» **Task**
Exactly the lines from the one holding "(142, 228) = (132, 165): turquoise" to the end of the listing, both ends included, make up the expected answer.

» **Records supplied**
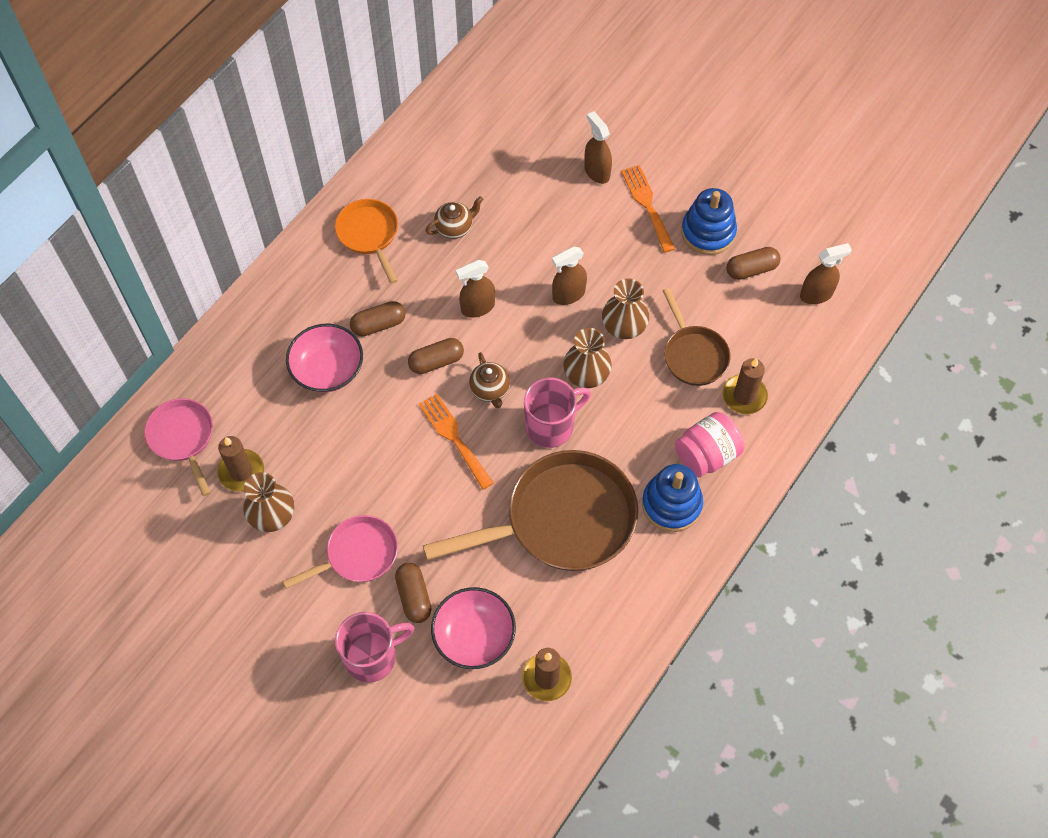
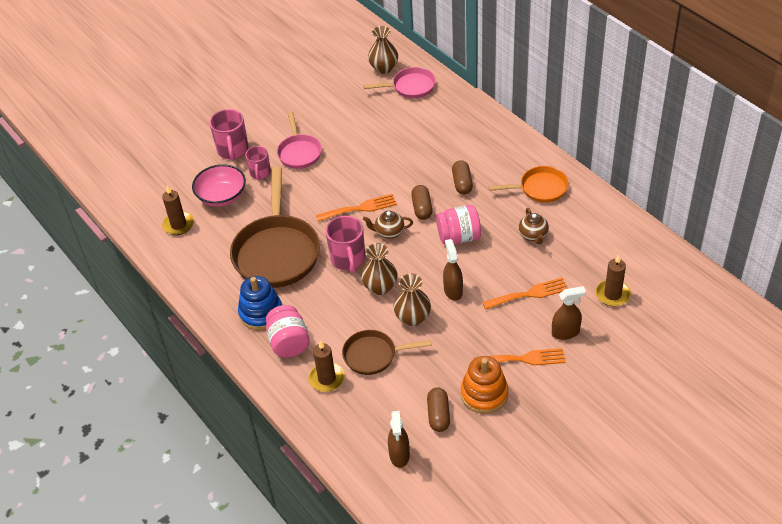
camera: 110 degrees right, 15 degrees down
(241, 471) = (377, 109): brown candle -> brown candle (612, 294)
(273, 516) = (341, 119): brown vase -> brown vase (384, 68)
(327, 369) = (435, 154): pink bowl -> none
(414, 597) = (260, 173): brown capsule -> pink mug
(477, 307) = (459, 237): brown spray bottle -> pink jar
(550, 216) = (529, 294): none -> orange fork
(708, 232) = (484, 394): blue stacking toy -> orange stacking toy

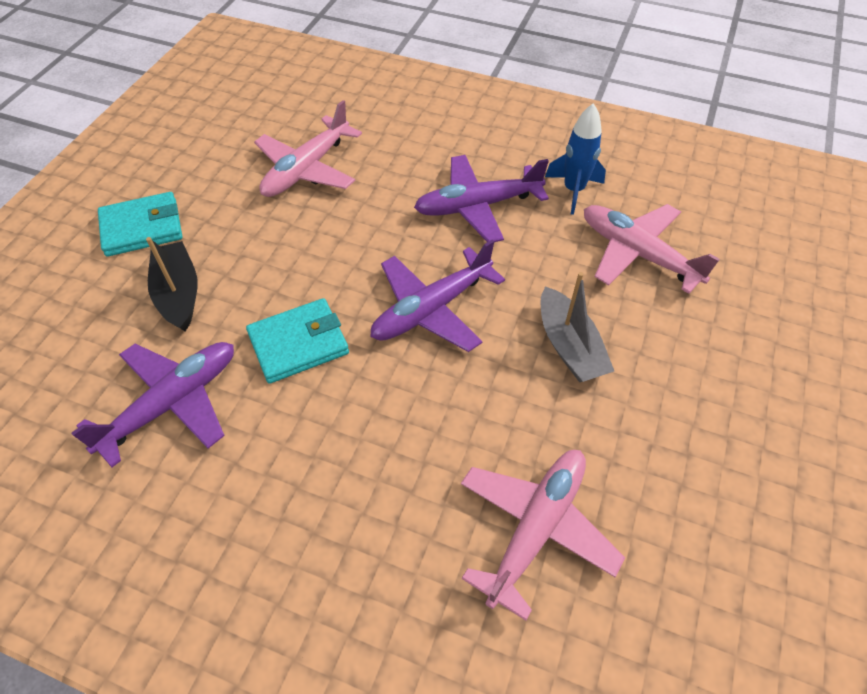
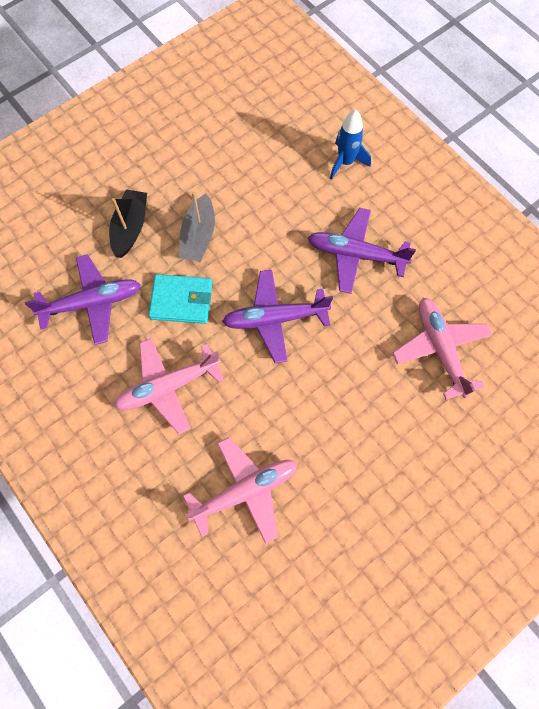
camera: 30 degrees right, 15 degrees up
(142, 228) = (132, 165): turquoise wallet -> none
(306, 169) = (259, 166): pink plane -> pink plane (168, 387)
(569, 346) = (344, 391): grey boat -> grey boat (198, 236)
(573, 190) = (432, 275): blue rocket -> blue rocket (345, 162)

» **Problem solution**
(142, 228) = (132, 165): turquoise wallet -> none
(306, 169) = (259, 166): pink plane -> pink plane (168, 387)
(569, 346) = (344, 391): grey boat -> grey boat (198, 236)
(573, 190) = (432, 275): blue rocket -> blue rocket (345, 162)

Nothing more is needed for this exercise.